Extracted data entries:

━━━

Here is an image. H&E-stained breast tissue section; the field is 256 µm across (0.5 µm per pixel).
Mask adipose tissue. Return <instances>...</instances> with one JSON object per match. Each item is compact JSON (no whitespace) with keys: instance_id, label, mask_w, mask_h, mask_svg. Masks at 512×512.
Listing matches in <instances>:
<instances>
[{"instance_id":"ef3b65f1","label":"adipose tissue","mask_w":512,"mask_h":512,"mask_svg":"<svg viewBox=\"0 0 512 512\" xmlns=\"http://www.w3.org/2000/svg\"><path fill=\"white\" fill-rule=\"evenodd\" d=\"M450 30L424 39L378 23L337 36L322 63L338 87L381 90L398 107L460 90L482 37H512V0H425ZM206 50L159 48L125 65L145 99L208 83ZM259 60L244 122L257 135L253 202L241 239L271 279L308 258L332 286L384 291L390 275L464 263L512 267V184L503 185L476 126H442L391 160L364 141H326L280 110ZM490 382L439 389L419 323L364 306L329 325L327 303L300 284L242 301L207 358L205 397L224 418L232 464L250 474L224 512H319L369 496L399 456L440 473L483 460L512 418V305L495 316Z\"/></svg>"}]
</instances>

━━━

Would you write down every record again, exactly?

Here is an image. H&E-stained breast tissue section; the field is 256 µm across (0.5 µm per pixel).
Mask adipose tissue. Return <instances>...</instances> with one JSON object per match. Each item is compact JSON (no whitespace) with keys: instance_id, label, mask_w, mask_h, mask_svg. Masks at 512×512.
Listing matches in <instances>:
<instances>
[{"instance_id":"ef3b65f1","label":"adipose tissue","mask_w":512,"mask_h":512,"mask_svg":"<svg viewBox=\"0 0 512 512\" xmlns=\"http://www.w3.org/2000/svg\"><path fill=\"white\" fill-rule=\"evenodd\" d=\"M450 30L424 39L378 23L337 36L322 63L338 87L381 90L398 107L460 90L482 37H512V0H425ZM206 50L159 48L125 65L145 99L208 83ZM259 60L244 122L257 135L253 202L241 239L271 279L308 258L332 286L384 291L390 275L464 263L512 267V184L503 185L476 126H442L391 160L364 141H326L280 110ZM490 382L439 389L419 323L364 306L329 325L327 303L300 284L242 301L207 358L205 397L224 418L232 464L250 474L224 512H319L369 496L399 456L440 473L483 460L512 418V305L495 316Z\"/></svg>"}]
</instances>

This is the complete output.